TASK MATERIAL below:
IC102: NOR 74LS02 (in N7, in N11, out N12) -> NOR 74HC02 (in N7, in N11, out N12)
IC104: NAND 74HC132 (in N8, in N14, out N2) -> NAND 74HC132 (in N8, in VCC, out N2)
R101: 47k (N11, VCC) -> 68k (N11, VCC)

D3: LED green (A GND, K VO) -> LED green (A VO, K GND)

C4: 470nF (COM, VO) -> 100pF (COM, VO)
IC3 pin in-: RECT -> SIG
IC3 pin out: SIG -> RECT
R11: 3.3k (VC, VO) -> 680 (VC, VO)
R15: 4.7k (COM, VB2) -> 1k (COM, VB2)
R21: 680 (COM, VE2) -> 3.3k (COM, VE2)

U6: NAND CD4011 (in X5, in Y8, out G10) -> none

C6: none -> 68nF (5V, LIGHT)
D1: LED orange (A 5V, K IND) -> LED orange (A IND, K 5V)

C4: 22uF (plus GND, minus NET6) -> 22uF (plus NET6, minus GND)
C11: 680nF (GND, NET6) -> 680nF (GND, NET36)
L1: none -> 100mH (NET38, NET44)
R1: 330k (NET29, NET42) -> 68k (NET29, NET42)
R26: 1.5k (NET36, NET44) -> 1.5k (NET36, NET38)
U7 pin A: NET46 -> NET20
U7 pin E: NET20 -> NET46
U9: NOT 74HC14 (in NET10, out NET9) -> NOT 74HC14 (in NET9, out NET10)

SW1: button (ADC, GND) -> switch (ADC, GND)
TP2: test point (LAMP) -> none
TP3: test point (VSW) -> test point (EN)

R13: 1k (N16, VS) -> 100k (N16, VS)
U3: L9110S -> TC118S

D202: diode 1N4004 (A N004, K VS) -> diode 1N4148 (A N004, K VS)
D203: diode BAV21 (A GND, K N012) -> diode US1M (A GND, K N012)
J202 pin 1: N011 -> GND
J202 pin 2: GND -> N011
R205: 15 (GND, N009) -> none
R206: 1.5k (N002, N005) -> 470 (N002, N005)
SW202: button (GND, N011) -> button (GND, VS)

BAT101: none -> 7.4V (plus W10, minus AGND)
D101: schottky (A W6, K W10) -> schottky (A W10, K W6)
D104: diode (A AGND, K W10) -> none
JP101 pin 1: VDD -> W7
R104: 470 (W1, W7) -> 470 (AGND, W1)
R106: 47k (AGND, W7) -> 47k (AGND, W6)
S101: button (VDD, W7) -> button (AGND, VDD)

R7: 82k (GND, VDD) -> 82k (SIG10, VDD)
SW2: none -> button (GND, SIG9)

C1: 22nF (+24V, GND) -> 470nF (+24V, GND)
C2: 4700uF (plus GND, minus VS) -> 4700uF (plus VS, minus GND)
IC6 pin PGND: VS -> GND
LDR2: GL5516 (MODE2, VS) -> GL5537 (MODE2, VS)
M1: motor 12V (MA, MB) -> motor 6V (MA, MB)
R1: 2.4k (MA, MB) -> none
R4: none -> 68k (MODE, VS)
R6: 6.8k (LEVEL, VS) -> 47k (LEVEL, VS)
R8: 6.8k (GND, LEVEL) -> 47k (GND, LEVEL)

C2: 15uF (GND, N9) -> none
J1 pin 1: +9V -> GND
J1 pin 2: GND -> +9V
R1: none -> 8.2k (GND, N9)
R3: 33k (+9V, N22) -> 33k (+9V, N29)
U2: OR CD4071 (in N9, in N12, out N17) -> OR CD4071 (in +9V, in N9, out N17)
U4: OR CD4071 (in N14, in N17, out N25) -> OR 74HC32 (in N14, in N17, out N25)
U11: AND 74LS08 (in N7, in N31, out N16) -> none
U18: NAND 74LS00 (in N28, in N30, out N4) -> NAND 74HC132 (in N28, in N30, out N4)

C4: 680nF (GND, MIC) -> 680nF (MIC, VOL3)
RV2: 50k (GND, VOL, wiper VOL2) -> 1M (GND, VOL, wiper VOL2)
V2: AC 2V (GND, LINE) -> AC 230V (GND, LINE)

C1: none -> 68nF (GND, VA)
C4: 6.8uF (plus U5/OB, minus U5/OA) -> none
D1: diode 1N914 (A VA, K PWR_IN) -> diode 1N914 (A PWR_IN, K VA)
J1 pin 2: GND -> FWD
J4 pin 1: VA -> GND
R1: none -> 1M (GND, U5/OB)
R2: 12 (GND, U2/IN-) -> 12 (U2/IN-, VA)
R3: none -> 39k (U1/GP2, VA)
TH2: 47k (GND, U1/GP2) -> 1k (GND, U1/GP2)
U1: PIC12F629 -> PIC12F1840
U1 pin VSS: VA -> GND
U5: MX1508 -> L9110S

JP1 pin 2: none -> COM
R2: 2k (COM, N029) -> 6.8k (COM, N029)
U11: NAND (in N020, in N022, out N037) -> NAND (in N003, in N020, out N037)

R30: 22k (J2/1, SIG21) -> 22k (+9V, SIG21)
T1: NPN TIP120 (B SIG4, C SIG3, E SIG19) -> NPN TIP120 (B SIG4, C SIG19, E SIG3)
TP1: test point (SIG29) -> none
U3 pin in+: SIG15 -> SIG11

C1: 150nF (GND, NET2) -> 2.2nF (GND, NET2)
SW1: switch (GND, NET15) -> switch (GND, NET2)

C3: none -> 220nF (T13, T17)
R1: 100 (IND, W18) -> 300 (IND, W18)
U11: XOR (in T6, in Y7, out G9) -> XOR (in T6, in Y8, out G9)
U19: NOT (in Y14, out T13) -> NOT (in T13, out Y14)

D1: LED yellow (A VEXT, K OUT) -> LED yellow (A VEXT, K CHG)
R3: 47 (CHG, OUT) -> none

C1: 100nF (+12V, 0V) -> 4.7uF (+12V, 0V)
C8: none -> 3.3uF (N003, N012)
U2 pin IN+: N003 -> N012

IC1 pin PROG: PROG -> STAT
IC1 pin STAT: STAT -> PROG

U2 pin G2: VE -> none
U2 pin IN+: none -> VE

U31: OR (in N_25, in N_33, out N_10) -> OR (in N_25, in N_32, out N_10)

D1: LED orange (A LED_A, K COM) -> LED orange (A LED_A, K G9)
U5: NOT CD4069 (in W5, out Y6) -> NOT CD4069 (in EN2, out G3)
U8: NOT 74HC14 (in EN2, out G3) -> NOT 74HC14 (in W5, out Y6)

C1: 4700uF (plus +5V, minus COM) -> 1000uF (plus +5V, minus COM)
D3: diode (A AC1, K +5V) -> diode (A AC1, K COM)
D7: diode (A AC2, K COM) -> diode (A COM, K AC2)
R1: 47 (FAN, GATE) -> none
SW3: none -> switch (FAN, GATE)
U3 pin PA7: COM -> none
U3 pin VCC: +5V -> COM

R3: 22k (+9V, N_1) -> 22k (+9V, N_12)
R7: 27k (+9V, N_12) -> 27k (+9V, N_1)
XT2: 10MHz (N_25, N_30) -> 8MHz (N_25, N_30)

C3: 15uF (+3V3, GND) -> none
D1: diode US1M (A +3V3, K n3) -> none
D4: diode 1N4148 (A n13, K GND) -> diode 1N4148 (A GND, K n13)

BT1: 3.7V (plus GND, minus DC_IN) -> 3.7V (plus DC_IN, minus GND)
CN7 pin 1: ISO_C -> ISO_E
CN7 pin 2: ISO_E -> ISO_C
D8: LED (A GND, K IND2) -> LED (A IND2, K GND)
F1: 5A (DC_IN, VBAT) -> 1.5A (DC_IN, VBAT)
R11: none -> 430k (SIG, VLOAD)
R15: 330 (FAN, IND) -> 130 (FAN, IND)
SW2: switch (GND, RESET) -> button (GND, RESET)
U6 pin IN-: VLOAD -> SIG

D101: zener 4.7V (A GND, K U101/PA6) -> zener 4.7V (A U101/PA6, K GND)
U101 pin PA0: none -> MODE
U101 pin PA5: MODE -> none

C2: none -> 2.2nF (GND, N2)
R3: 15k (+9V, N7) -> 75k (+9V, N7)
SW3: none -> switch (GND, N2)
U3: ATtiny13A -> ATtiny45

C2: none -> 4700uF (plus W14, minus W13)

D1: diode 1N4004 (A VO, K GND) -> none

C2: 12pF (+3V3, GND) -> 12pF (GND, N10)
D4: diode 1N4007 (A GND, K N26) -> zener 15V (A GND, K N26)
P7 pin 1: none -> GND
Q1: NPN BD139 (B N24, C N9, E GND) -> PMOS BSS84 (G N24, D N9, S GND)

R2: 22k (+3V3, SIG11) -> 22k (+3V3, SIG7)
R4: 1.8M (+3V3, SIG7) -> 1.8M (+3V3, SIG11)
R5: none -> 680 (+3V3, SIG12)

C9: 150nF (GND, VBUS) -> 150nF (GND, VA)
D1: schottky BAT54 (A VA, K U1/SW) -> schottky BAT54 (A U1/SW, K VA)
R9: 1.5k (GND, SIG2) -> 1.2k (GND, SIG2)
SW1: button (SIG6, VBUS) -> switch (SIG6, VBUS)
End of TASK MATERIAL.
- **WORK ITEM**:
Within the entries above, find each line where "orange" appears; copy every one.

- **EXPECTED ANSWER**:
D1: LED orange (A 5V, K IND) -> LED orange (A IND, K 5V)
D1: LED orange (A LED_A, K COM) -> LED orange (A LED_A, K G9)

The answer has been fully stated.